## What is expected
Would you restate, word for word, only the lines starting at the one with "C13: 220nF (GND, INT) -> 330nF (GND, INT)" and ending with the final line of the entries below? Pictures stay out.

## Information supplied
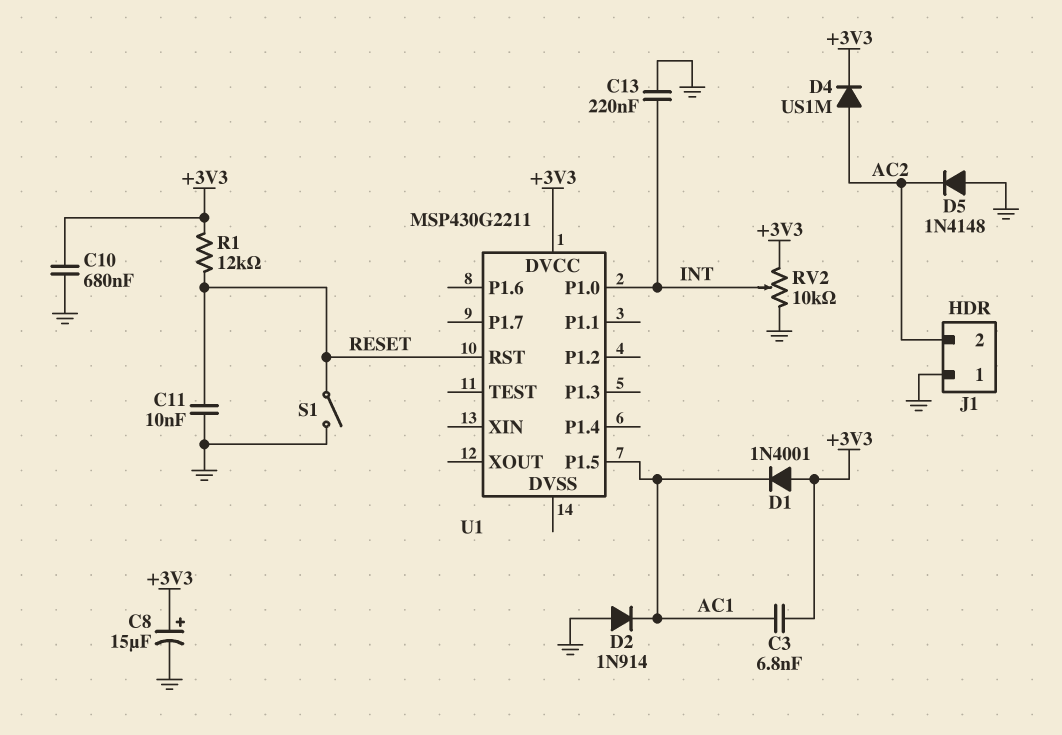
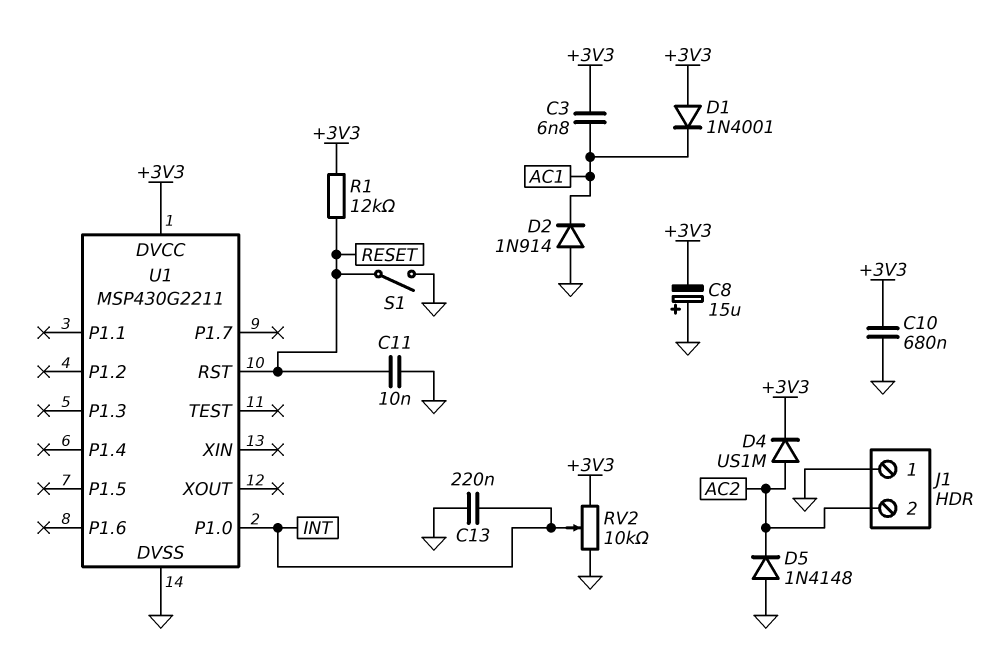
C8: 15uF (plus +3V3, minus GND) -> 15uF (plus GND, minus +3V3)
U1 pin DVSS: none -> GND
U1 pin P1.5: AC1 -> none

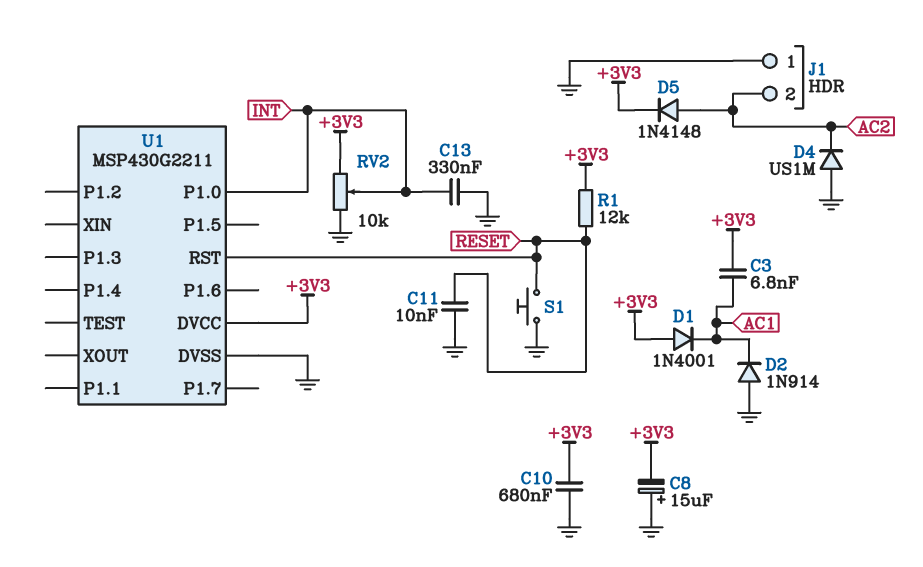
C13: 220nF (GND, INT) -> 330nF (GND, INT)
D4: diode US1M (A AC2, K +3V3) -> diode US1M (A GND, K AC2)
D5: diode 1N4148 (A GND, K AC2) -> diode 1N4148 (A AC2, K +3V3)
S1: switch (GND, RESET) -> button (GND, RESET)

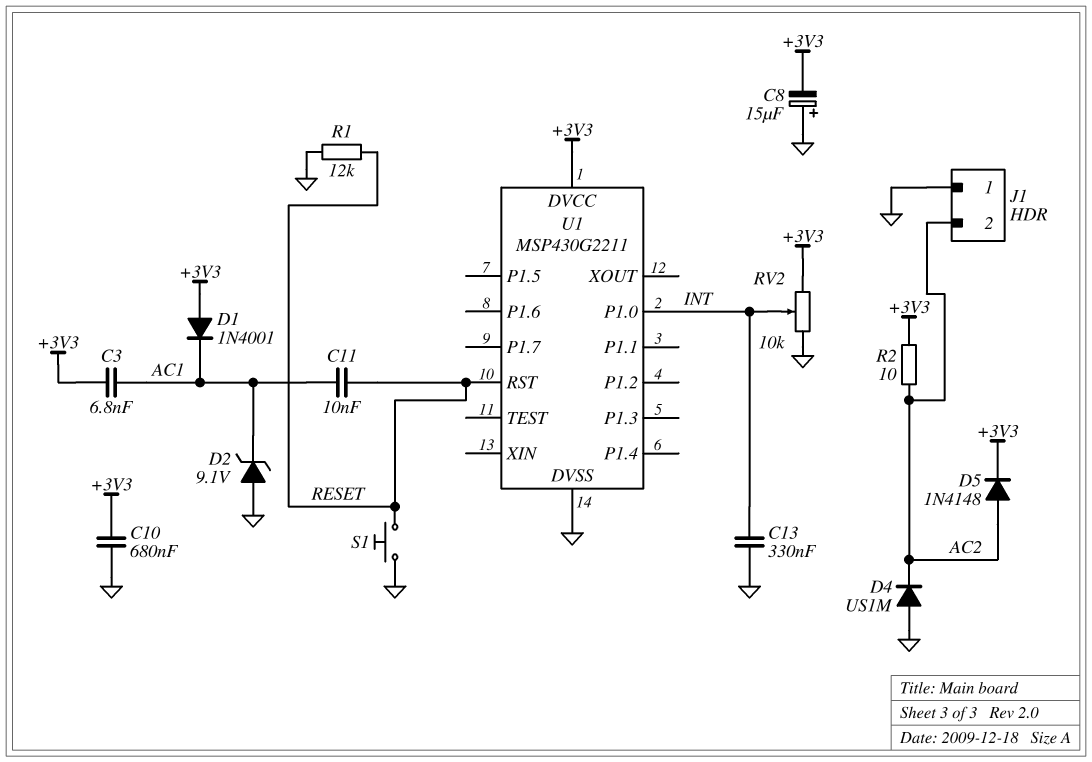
C11: 10nF (GND, RESET) -> 10nF (AC1, RESET)
D2: diode 1N914 (A GND, K AC1) -> zener 9.1V (A GND, K AC1)
R1: 12k (+3V3, RESET) -> 12k (GND, RESET)
R2: none -> 10 (+3V3, AC2)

## Solution below
C13: 220nF (GND, INT) -> 330nF (GND, INT)
D4: diode US1M (A AC2, K +3V3) -> diode US1M (A GND, K AC2)
D5: diode 1N4148 (A GND, K AC2) -> diode 1N4148 (A AC2, K +3V3)
S1: switch (GND, RESET) -> button (GND, RESET)

C11: 10nF (GND, RESET) -> 10nF (AC1, RESET)
D2: diode 1N914 (A GND, K AC1) -> zener 9.1V (A GND, K AC1)
R1: 12k (+3V3, RESET) -> 12k (GND, RESET)
R2: none -> 10 (+3V3, AC2)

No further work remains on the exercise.